##### Provided material
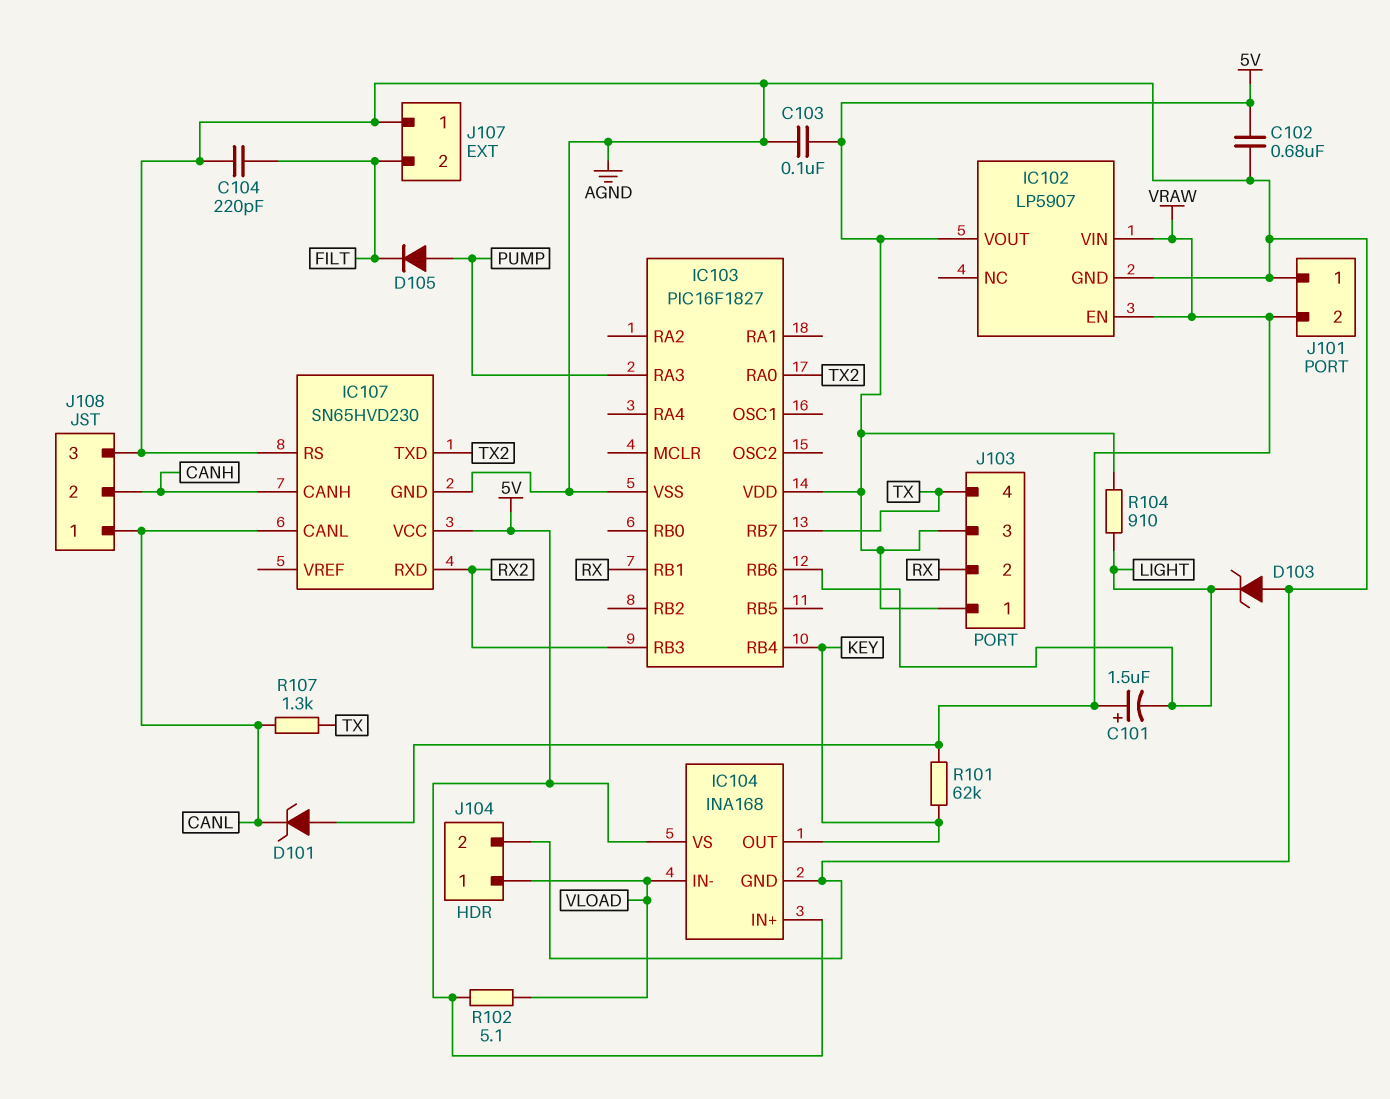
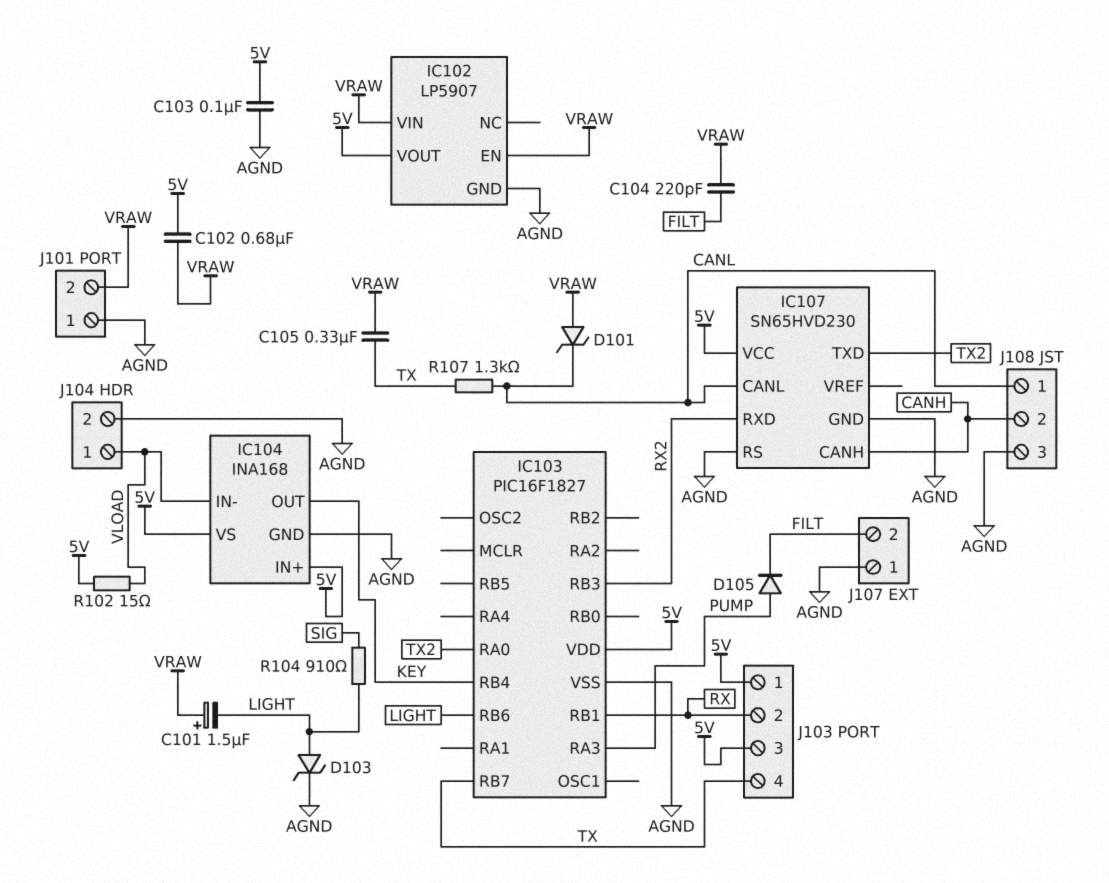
C102: 680nF (5V, AGND) -> 680nF (5V, VRAW)
C104: 220pF (AGND, FILT) -> 220pF (FILT, VRAW)
C105: none -> 330nF (TX, VRAW)
D103: zener (A AGND, K LIGHT) -> zener (A LIGHT, K AGND)
R101: 62k (KEY, VRAW) -> none
R102: 5.1 (5V, VLOAD) -> 15 (5V, VLOAD)
R104: 910 (5V, LIGHT) -> 910 (LIGHT, SIG)

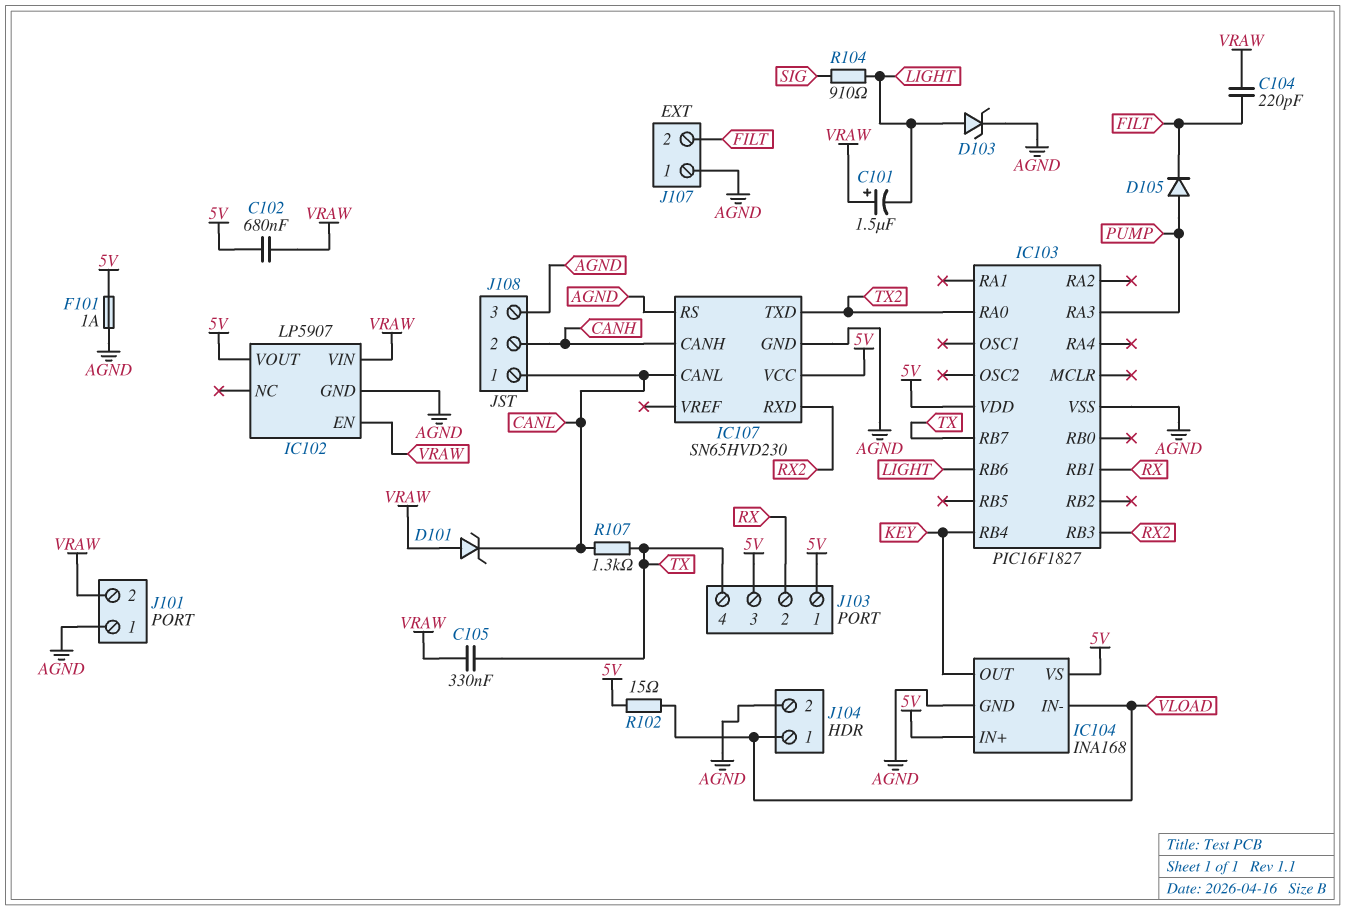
C103: 100nF (5V, AGND) -> none
F101: none -> 1A (5V, AGND)

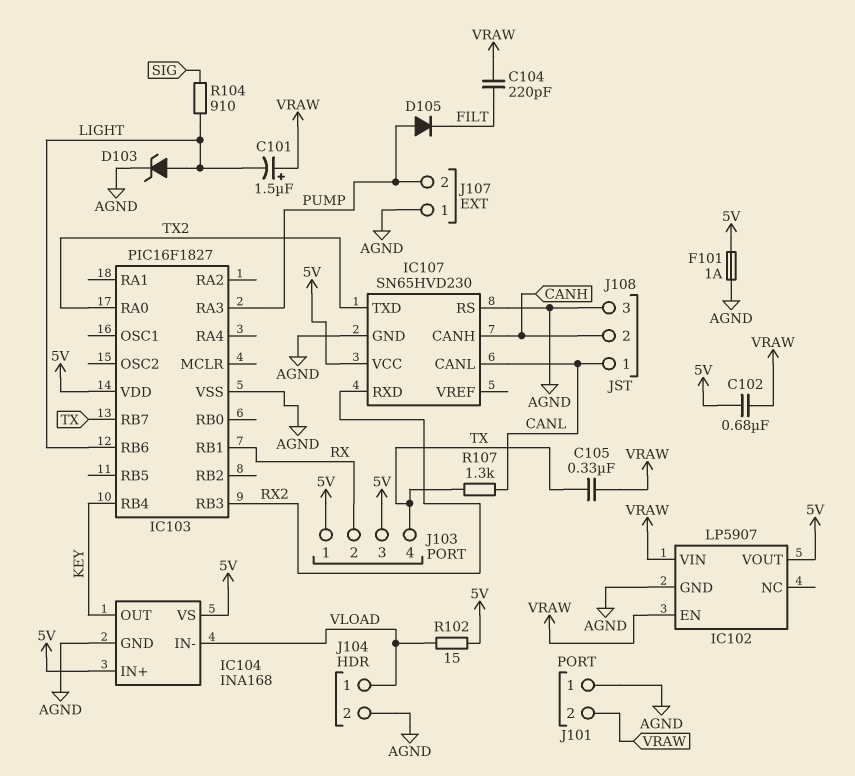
D101: zener (A VRAW, K CANL) -> none
J107 pin 2: FILT -> PUMP

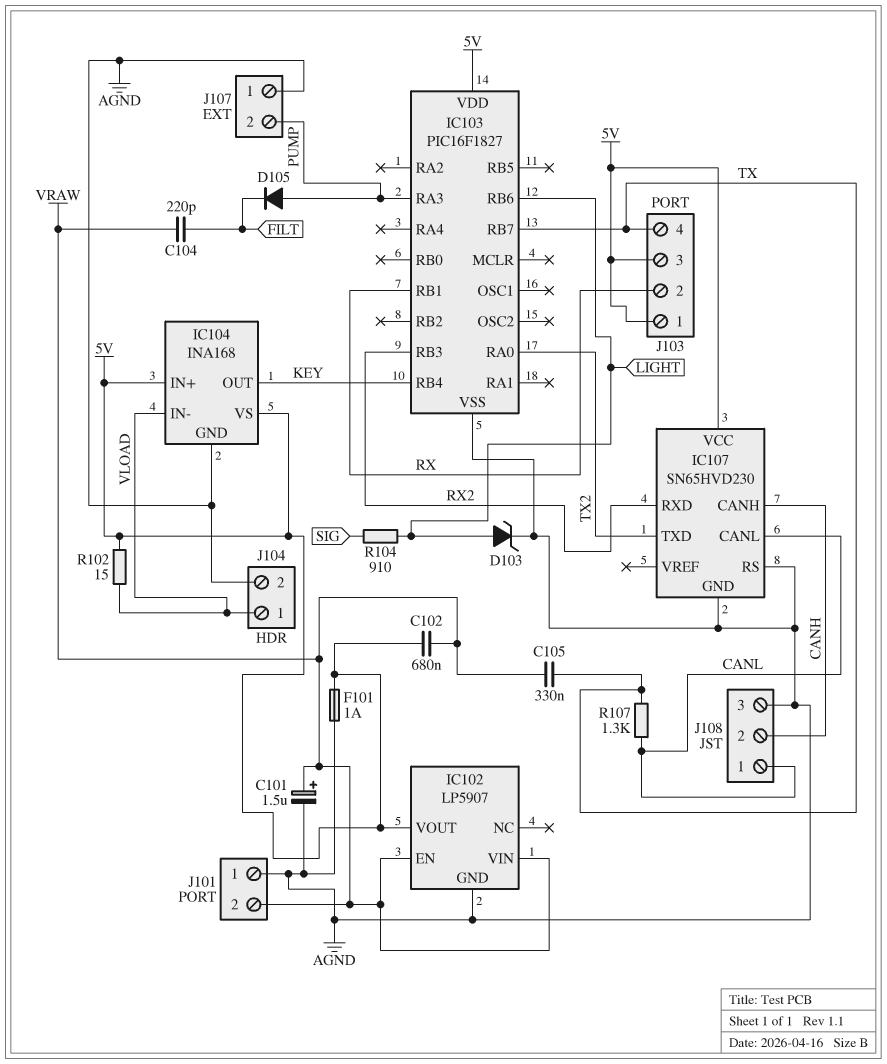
C101: 1.5uF (plus VRAW, minus LIGHT) -> 1.5uF (plus VRAW, minus AGND)

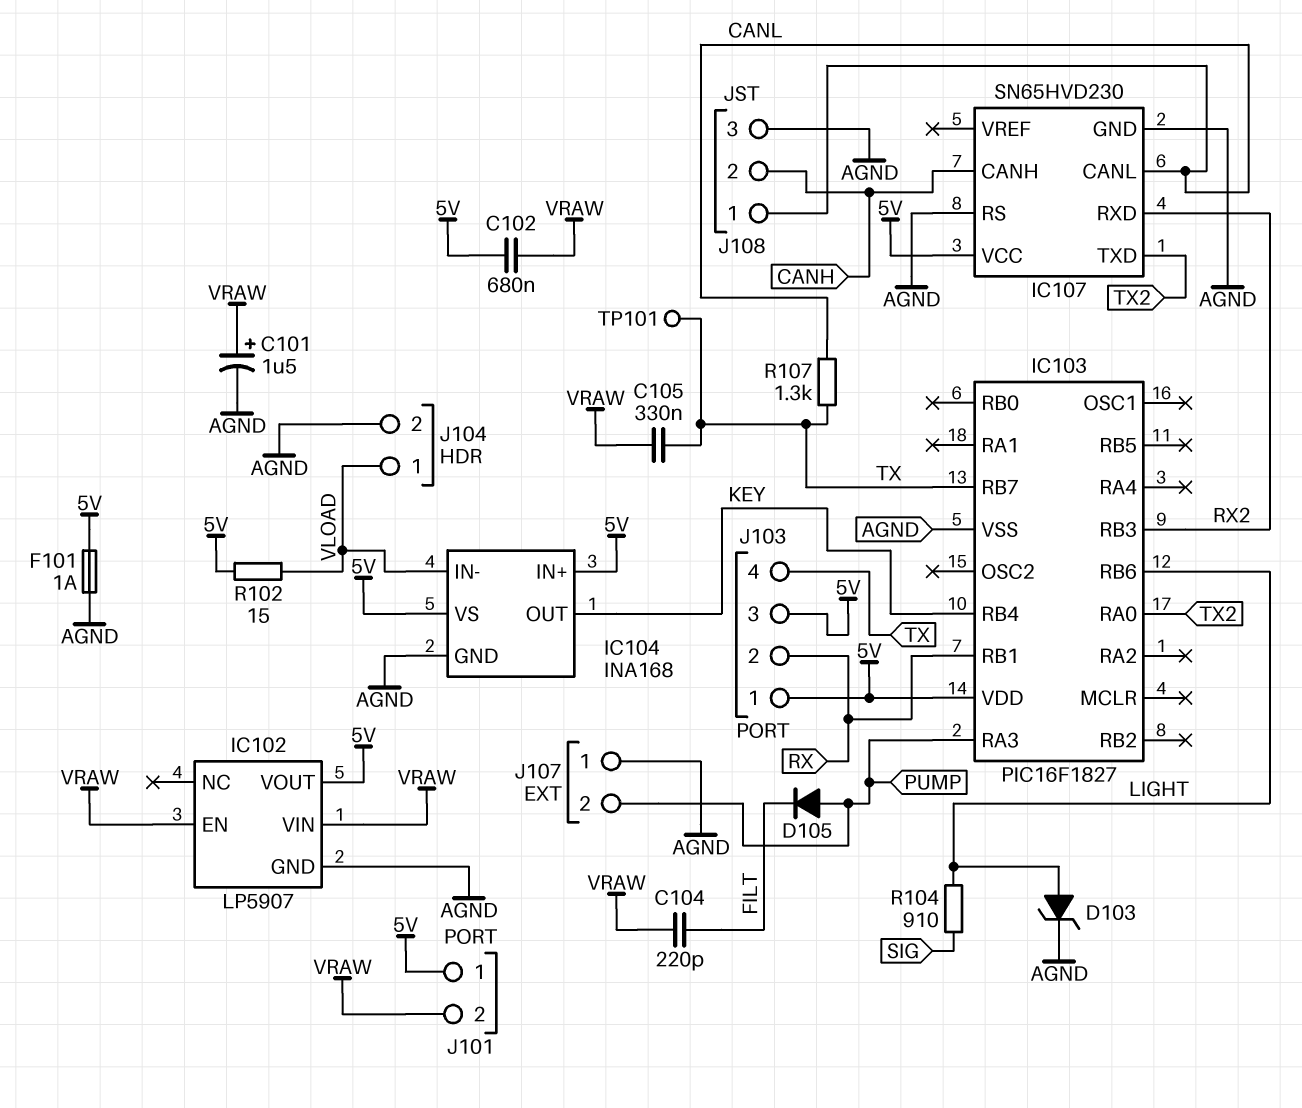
J101 pin 1: AGND -> 5V
TP101: none -> test point (TX)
##########
:: Exercise directions ::
Using the data above, which lines fall from the one with "R101: 62k (KEY, VRAW) -> none" through the one with "C101: 1.5uF (plus"? Repeat them exactly, ends included, minus any pictures.

:: Solution to this exercise ::
R101: 62k (KEY, VRAW) -> none
R102: 5.1 (5V, VLOAD) -> 15 (5V, VLOAD)
R104: 910 (5V, LIGHT) -> 910 (LIGHT, SIG)

C103: 100nF (5V, AGND) -> none
F101: none -> 1A (5V, AGND)

D101: zener (A VRAW, K CANL) -> none
J107 pin 2: FILT -> PUMP

C101: 1.5uF (plus VRAW, minus LIGHT) -> 1.5uF (plus VRAW, minus AGND)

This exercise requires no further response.